What the exercise asks:
Pictures should be excluded; otherwise, copy every entry exactly.

Task data:
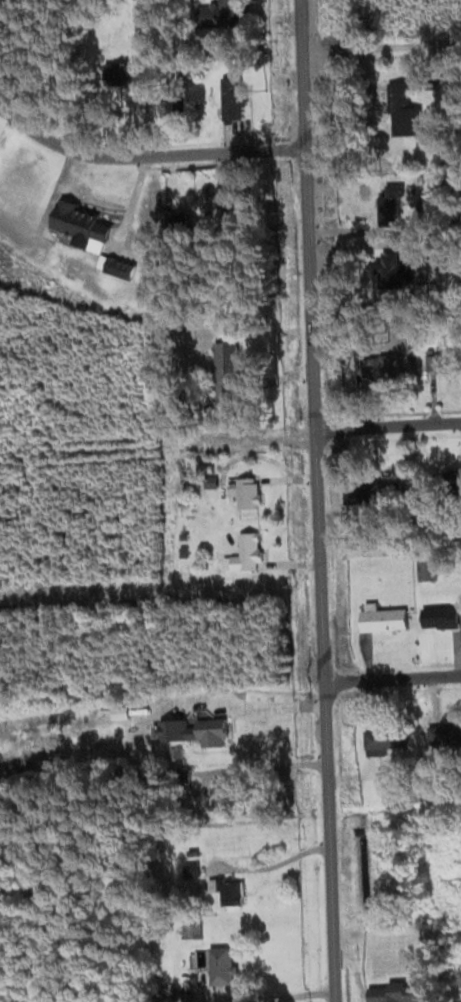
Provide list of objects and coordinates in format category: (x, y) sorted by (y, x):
building: (219, 13)
building: (1, 16)
road: (379, 45)
building: (132, 74)
building: (114, 93)
building: (236, 93)
building: (403, 110)
road: (144, 156)
building: (390, 202)
building: (236, 205)
building: (181, 221)
building: (80, 222)
building: (120, 267)
building: (402, 279)
building: (442, 361)
building: (374, 366)
building: (228, 369)
road: (386, 425)
building: (446, 481)
building: (246, 490)
building: (373, 493)
road: (315, 500)
building: (244, 553)
road: (159, 596)
building: (442, 615)
building: (385, 618)
road: (392, 678)
building: (214, 730)
building: (445, 736)
building: (385, 740)
building: (176, 751)
building: (403, 793)
building: (228, 798)
building: (235, 885)
building: (198, 930)
building: (191, 961)
building: (223, 966)
building: (172, 970)
building: (183, 977)
building: (193, 980)
building: (175, 990)
building: (394, 994)
road: (263, 996)

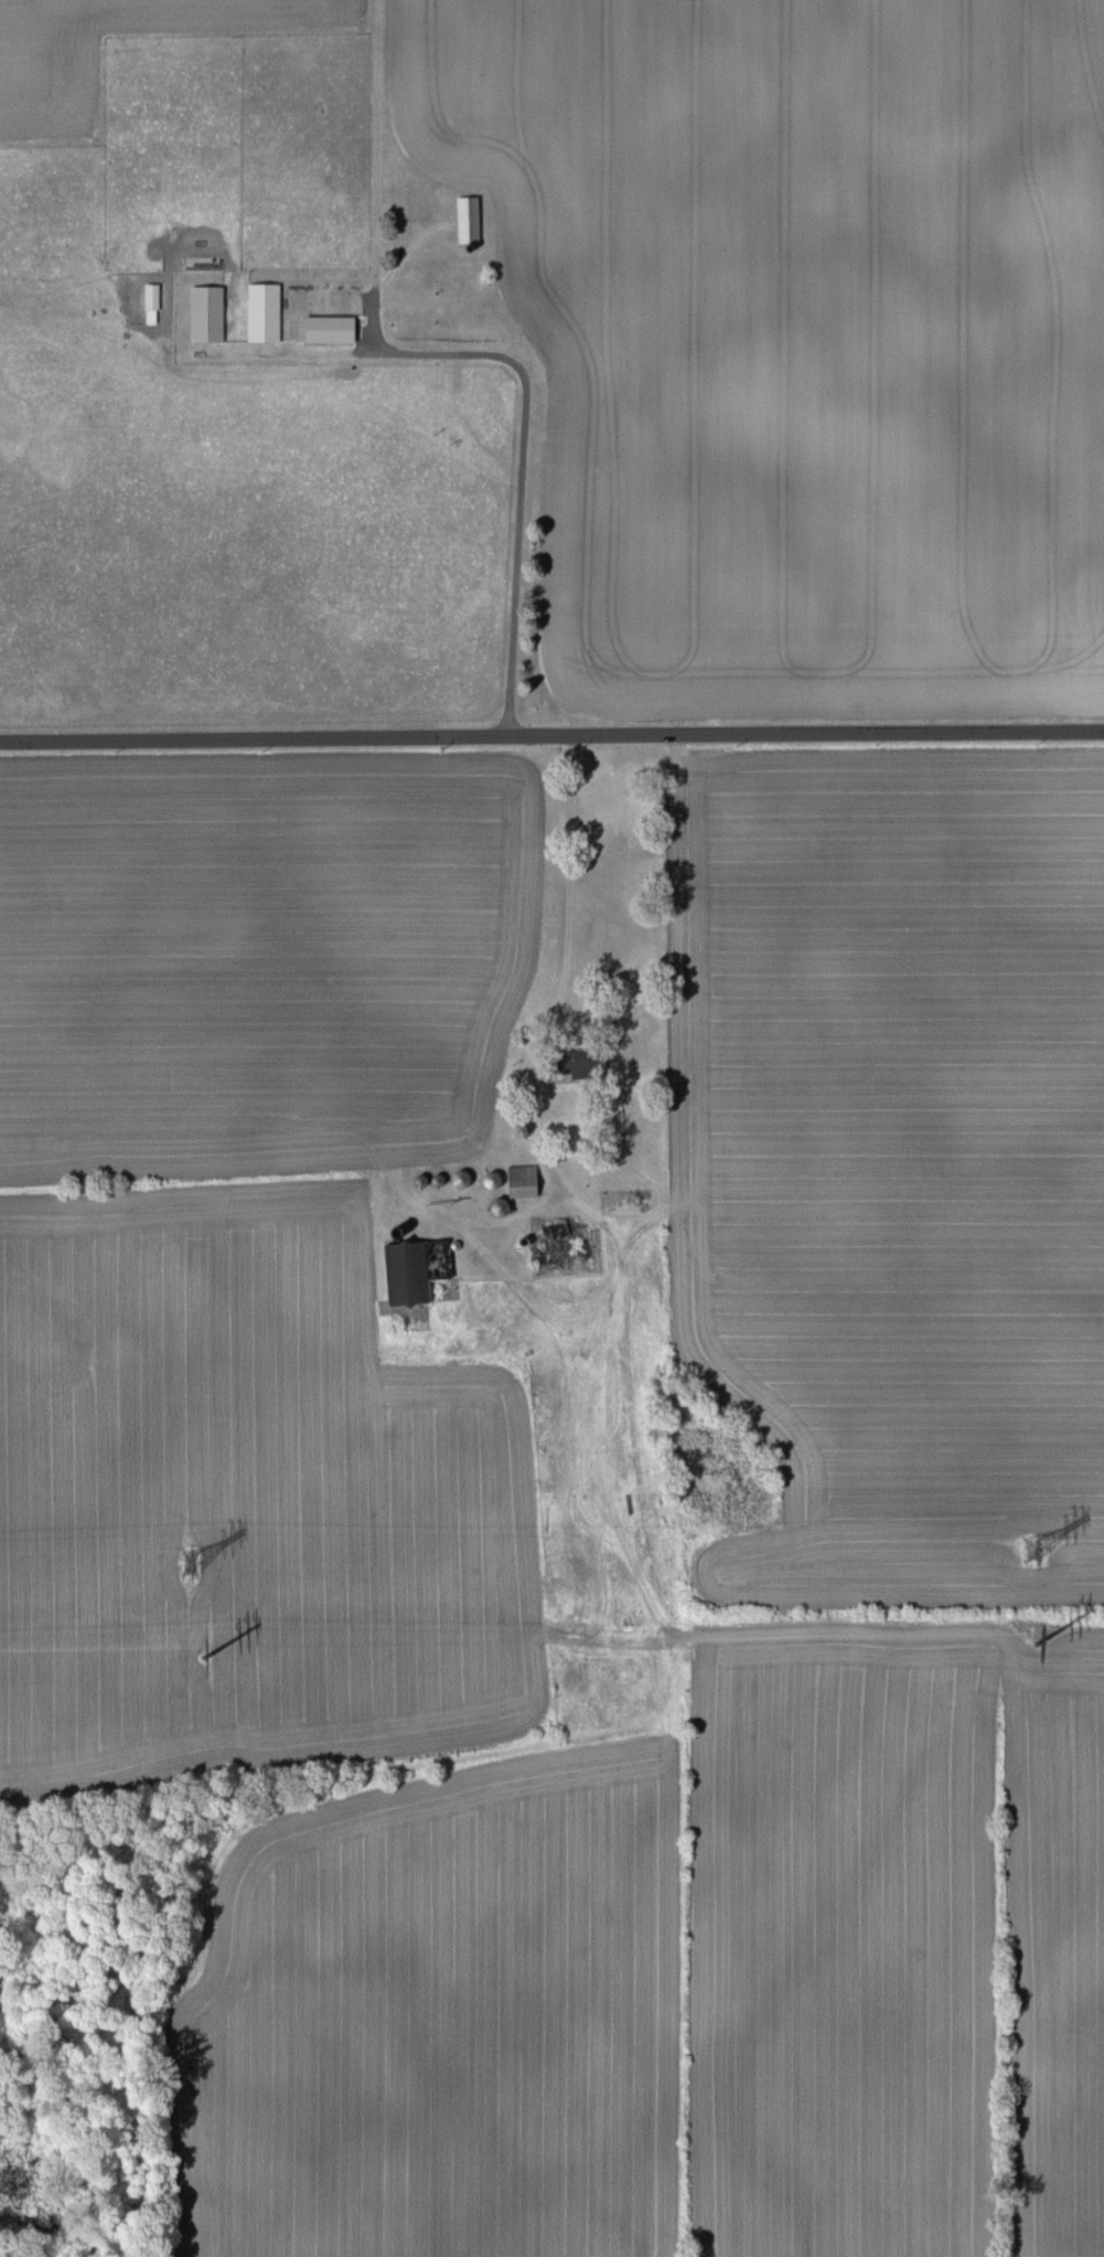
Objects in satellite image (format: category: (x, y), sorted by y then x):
building: (470, 219)
building: (266, 312)
building: (209, 313)
building: (332, 329)
road: (520, 454)
road: (551, 737)
road: (552, 908)
building: (584, 1062)
building: (465, 1178)
building: (496, 1179)
building: (418, 1269)
power tower: (1033, 1549)
power tower: (188, 1562)
power tower: (1034, 1643)
power tower: (201, 1652)

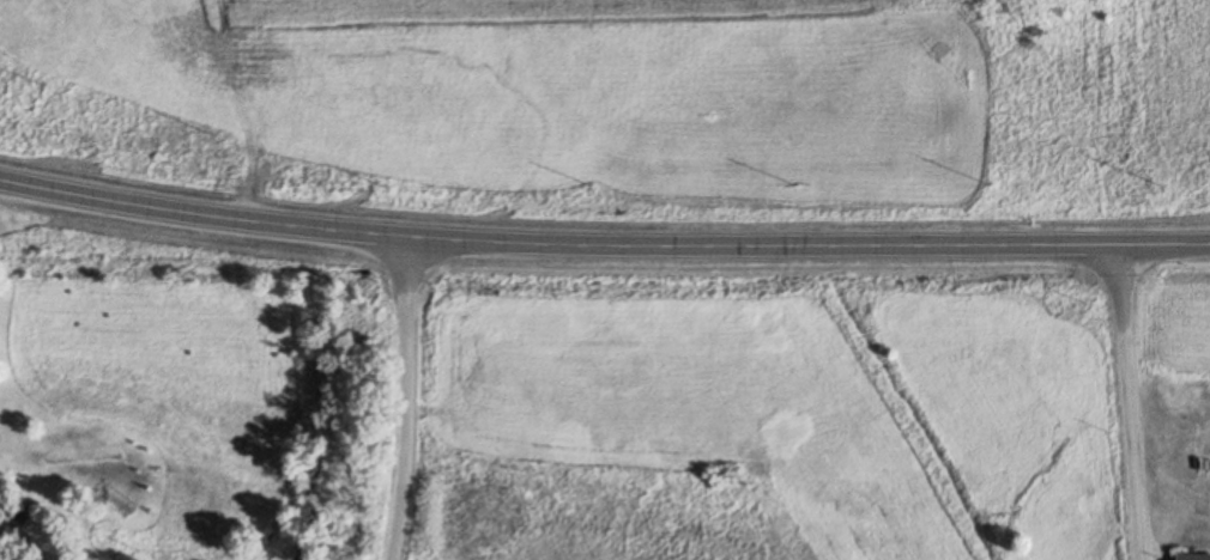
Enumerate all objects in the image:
road: (602, 242)
road: (409, 400)
road: (1128, 401)
building: (23, 515)
building: (1191, 556)

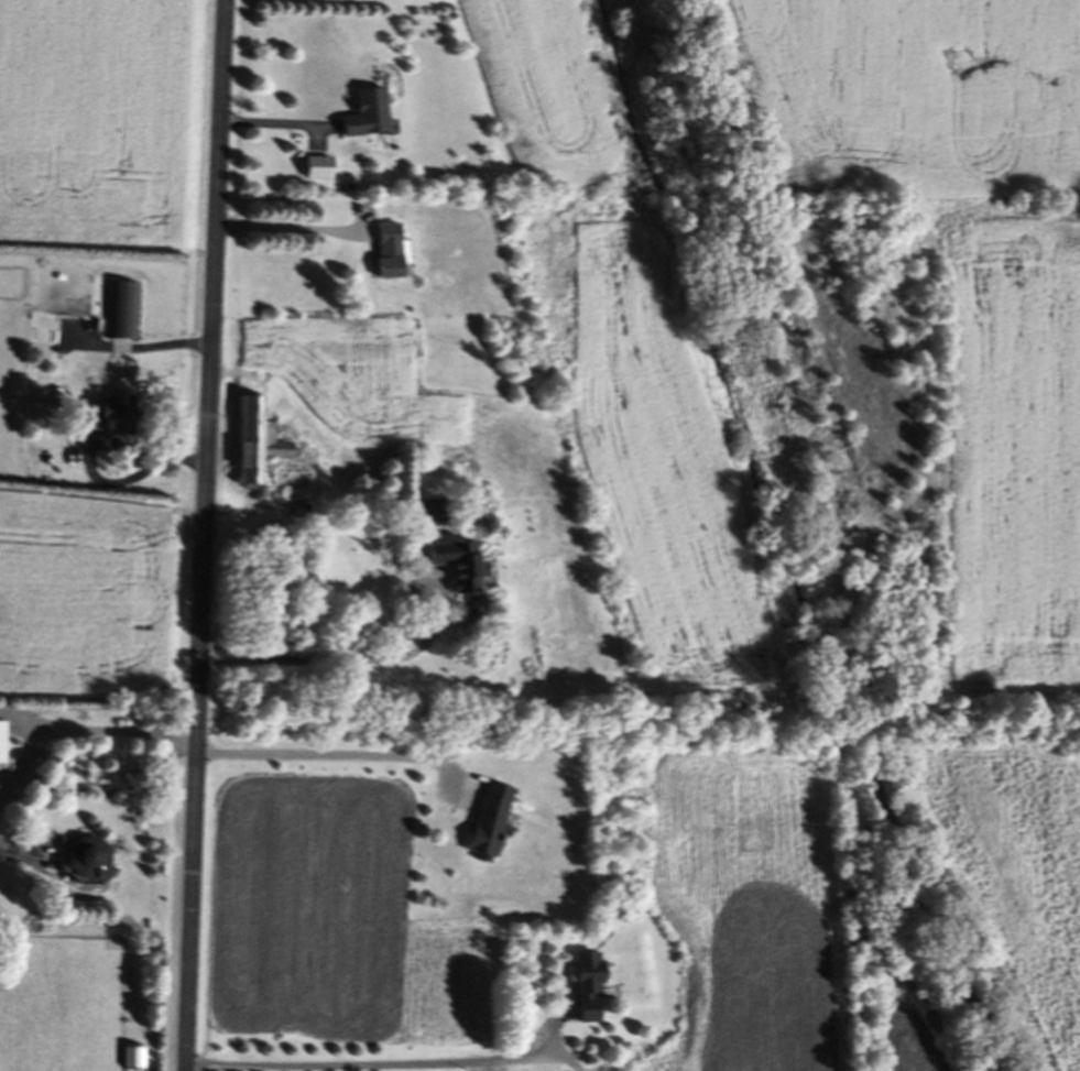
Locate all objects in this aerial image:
building: (372, 117)
road: (279, 124)
building: (323, 170)
road: (297, 229)
building: (394, 253)
building: (123, 313)
building: (114, 419)
building: (259, 447)
road: (94, 453)
road: (204, 535)
building: (464, 570)
road: (406, 660)
road: (98, 729)
building: (3, 746)
road: (336, 758)
road: (28, 761)
building: (492, 826)
road: (8, 858)
building: (90, 863)
building: (591, 983)
road: (373, 1063)

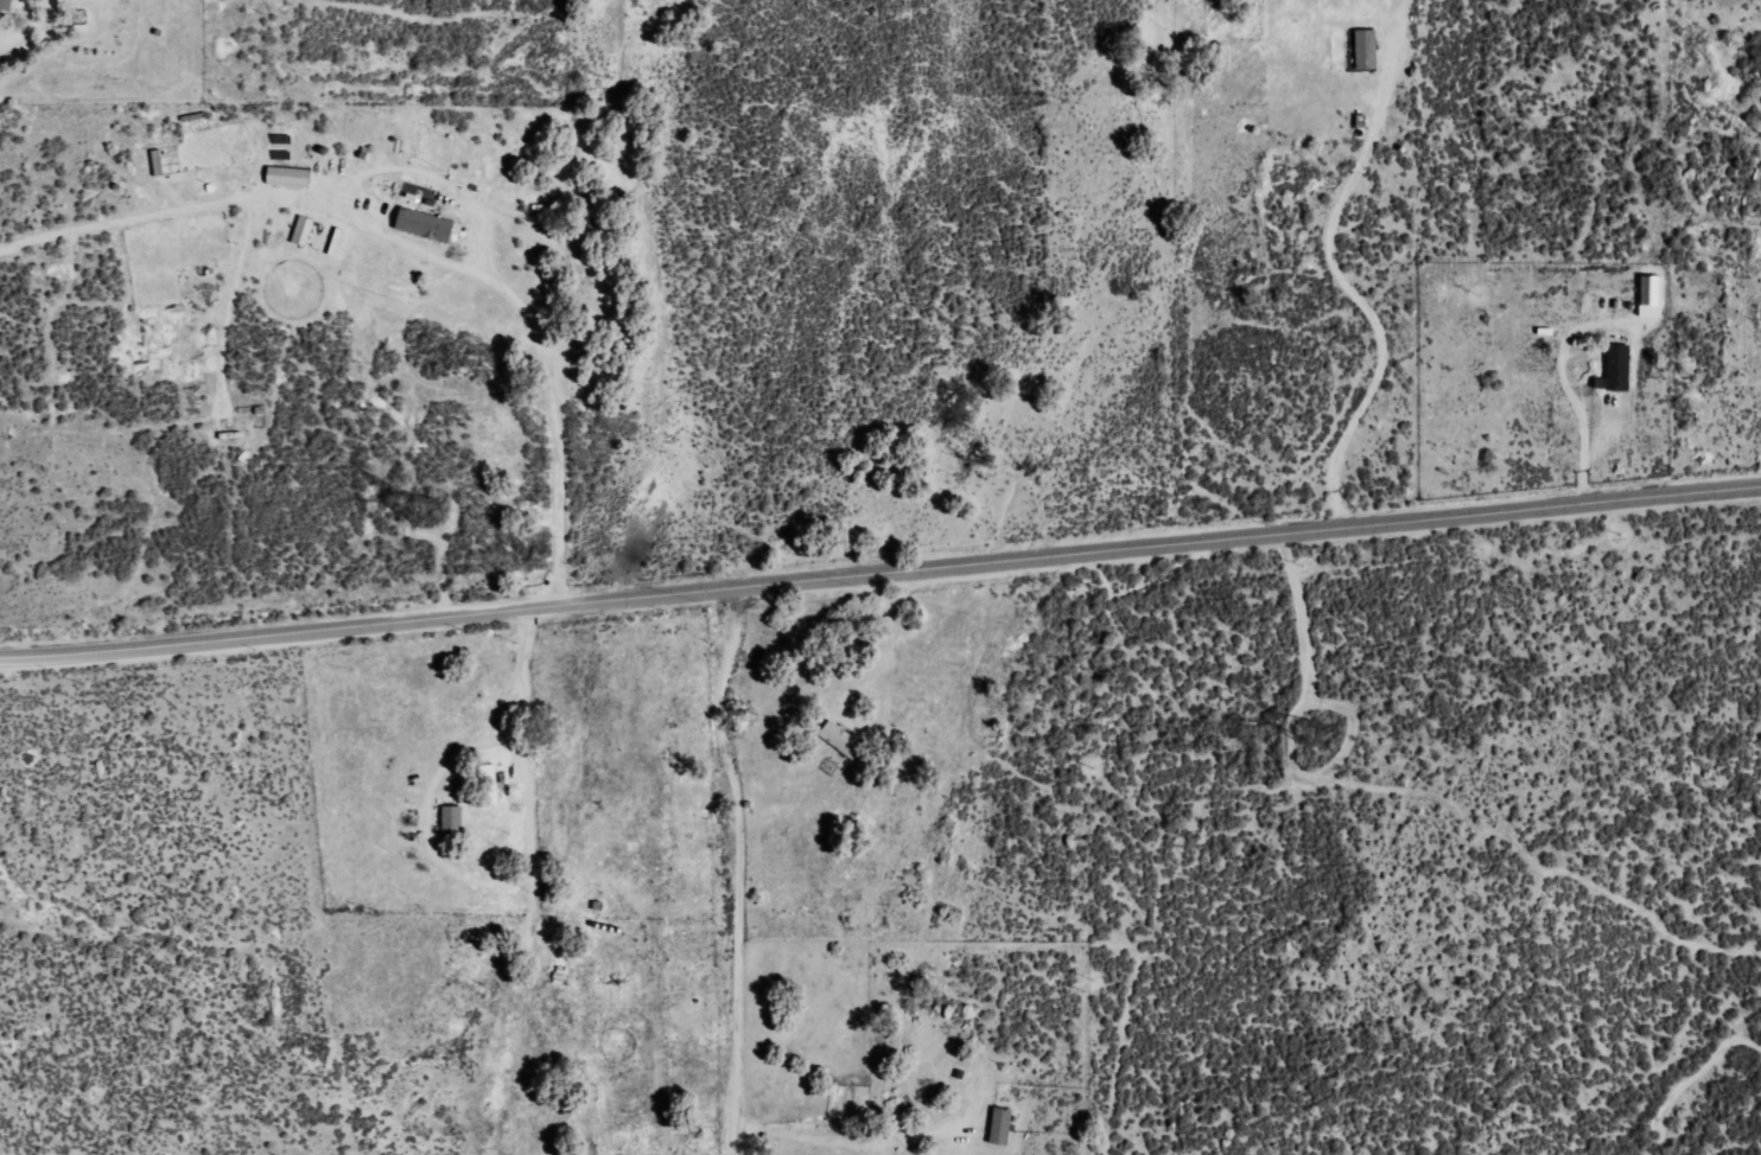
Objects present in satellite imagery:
building: (3, 13)
building: (1366, 50)
building: (425, 226)
building: (301, 231)
building: (1651, 290)
road: (36, 329)
building: (1616, 369)
power tower: (424, 512)
road: (880, 575)
power tower: (1317, 732)
building: (841, 739)
building: (488, 772)
building: (452, 822)
road: (519, 881)
building: (1001, 1126)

Answer:
Provide list of objects and coordinates in format category: (x, y) sorted by (y, x):
building: (219, 13)
building: (1, 16)
road: (379, 45)
building: (132, 74)
building: (114, 93)
building: (236, 93)
building: (403, 110)
road: (144, 156)
building: (390, 202)
building: (236, 205)
building: (181, 221)
building: (80, 222)
building: (120, 267)
building: (402, 279)
building: (442, 361)
building: (374, 366)
building: (228, 369)
road: (386, 425)
building: (446, 481)
building: (246, 490)
building: (373, 493)
road: (315, 500)
building: (244, 553)
road: (159, 596)
building: (442, 615)
building: (385, 618)
road: (392, 678)
building: (214, 730)
building: (445, 736)
building: (385, 740)
building: (176, 751)
building: (403, 793)
building: (228, 798)
building: (235, 885)
building: (198, 930)
building: (191, 961)
building: (223, 966)
building: (172, 970)
building: (183, 977)
building: (193, 980)
building: (175, 990)
building: (394, 994)
road: (263, 996)

Objects in satellite image (format: category: (x, y), sorted by y then x):
building: (470, 219)
building: (266, 312)
building: (209, 313)
building: (332, 329)
road: (520, 454)
road: (551, 737)
road: (552, 908)
building: (584, 1062)
building: (465, 1178)
building: (496, 1179)
building: (418, 1269)
power tower: (1033, 1549)
power tower: (188, 1562)
power tower: (1034, 1643)
power tower: (201, 1652)

Enumerate all objects in the image:
road: (602, 242)
road: (409, 400)
road: (1128, 401)
building: (23, 515)
building: (1191, 556)

Locate all objects in this aerial image:
building: (372, 117)
road: (279, 124)
building: (323, 170)
road: (297, 229)
building: (394, 253)
building: (123, 313)
building: (114, 419)
building: (259, 447)
road: (94, 453)
road: (204, 535)
building: (464, 570)
road: (406, 660)
road: (98, 729)
building: (3, 746)
road: (336, 758)
road: (28, 761)
building: (492, 826)
road: (8, 858)
building: (90, 863)
building: (591, 983)
road: (373, 1063)

Objects present in satellite imagery:
building: (3, 13)
building: (1366, 50)
building: (425, 226)
building: (301, 231)
building: (1651, 290)
road: (36, 329)
building: (1616, 369)
power tower: (424, 512)
road: (880, 575)
power tower: (1317, 732)
building: (841, 739)
building: (488, 772)
building: (452, 822)
road: (519, 881)
building: (1001, 1126)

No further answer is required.